» **Directions**
For the data below, give again exactly the lines from the one containing "black diamond at" through the one containing "black ellipse at", both ends included, and no others.

#### Data shown

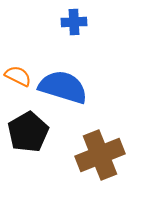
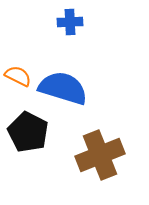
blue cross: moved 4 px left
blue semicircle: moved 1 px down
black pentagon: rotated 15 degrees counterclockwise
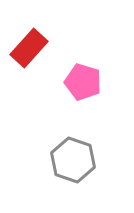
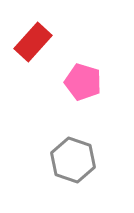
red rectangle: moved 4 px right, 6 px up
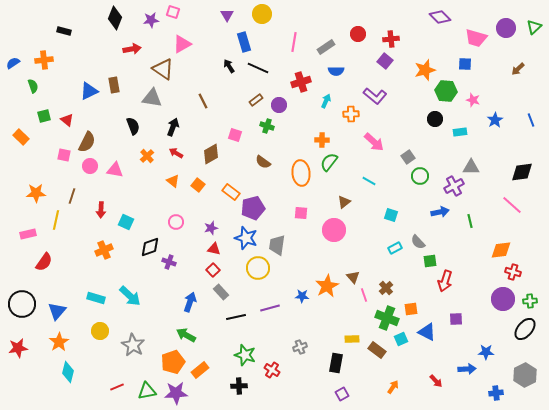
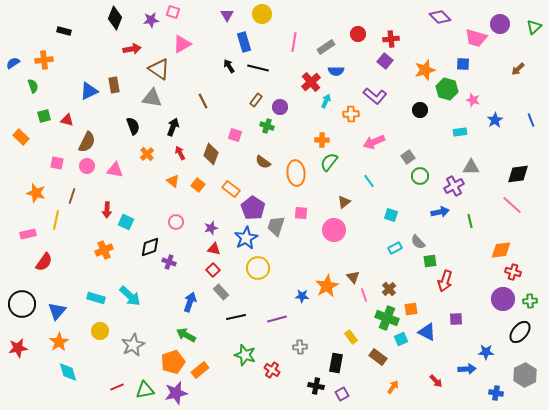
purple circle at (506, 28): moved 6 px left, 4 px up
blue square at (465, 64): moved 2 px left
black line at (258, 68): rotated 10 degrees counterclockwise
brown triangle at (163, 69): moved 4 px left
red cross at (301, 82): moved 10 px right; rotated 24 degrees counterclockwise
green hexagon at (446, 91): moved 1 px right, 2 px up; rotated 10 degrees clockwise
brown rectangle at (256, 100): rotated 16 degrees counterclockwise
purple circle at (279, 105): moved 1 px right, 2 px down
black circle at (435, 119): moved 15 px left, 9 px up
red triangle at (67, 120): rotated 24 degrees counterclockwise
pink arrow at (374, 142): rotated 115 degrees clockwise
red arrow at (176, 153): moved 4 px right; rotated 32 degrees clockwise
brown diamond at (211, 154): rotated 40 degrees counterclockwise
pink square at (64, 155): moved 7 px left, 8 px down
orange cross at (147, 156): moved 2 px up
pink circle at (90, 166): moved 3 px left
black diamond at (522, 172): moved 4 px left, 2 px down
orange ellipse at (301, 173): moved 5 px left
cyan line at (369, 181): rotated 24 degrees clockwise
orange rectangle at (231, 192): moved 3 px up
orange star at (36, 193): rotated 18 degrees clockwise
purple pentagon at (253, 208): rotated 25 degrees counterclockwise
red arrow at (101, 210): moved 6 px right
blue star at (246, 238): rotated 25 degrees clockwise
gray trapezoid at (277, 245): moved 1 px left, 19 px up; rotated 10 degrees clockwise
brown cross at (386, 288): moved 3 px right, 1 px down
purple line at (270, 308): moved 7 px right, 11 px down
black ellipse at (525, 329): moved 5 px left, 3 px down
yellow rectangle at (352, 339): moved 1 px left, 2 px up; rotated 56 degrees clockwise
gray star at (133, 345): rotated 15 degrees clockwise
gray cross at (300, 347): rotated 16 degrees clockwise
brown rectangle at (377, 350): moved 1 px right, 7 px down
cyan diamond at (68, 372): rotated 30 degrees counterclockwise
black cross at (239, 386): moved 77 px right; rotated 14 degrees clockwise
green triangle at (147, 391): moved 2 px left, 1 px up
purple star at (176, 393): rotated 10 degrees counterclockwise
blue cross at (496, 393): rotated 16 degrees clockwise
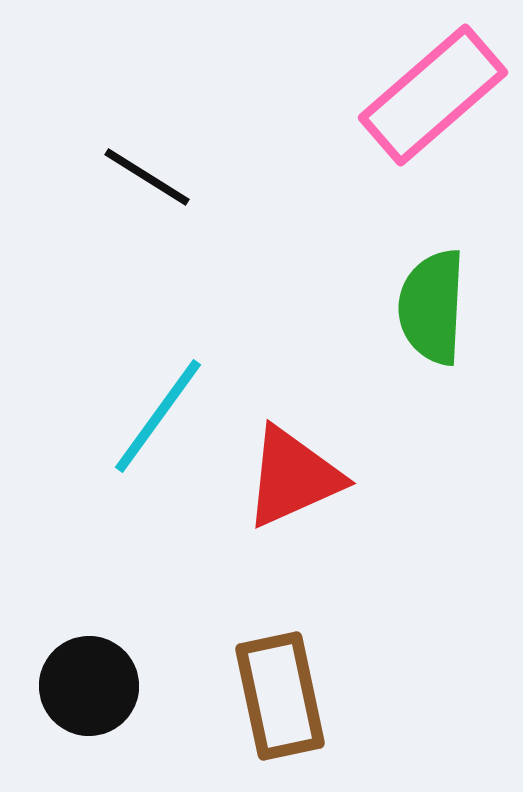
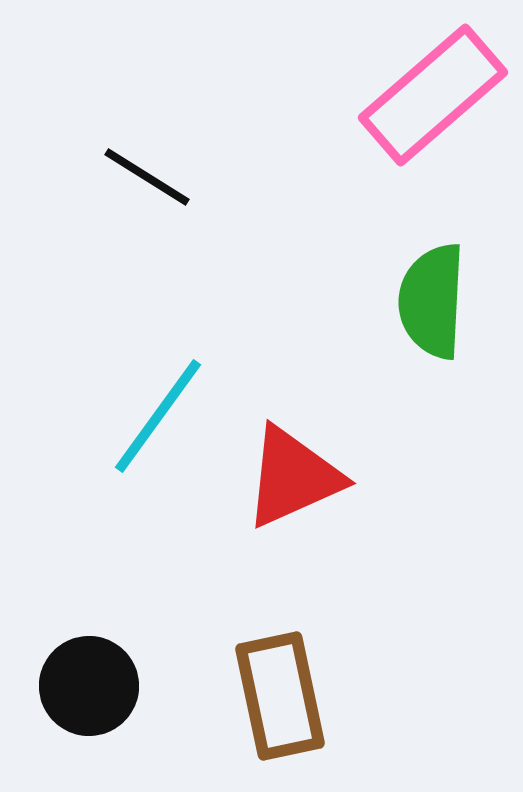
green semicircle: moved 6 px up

########

» **Written response**
black diamond at (522, 172): moved 4 px left, 2 px down
orange ellipse at (301, 173): moved 5 px left
cyan line at (369, 181): rotated 24 degrees clockwise
orange rectangle at (231, 192): moved 3 px up
orange star at (36, 193): rotated 18 degrees clockwise
purple pentagon at (253, 208): rotated 25 degrees counterclockwise
red arrow at (101, 210): moved 6 px right
blue star at (246, 238): rotated 25 degrees clockwise
gray trapezoid at (277, 245): moved 1 px left, 19 px up; rotated 10 degrees clockwise
brown cross at (386, 288): moved 3 px right, 1 px down
purple line at (270, 308): moved 7 px right, 11 px down
black ellipse at (525, 329): moved 5 px left, 3 px down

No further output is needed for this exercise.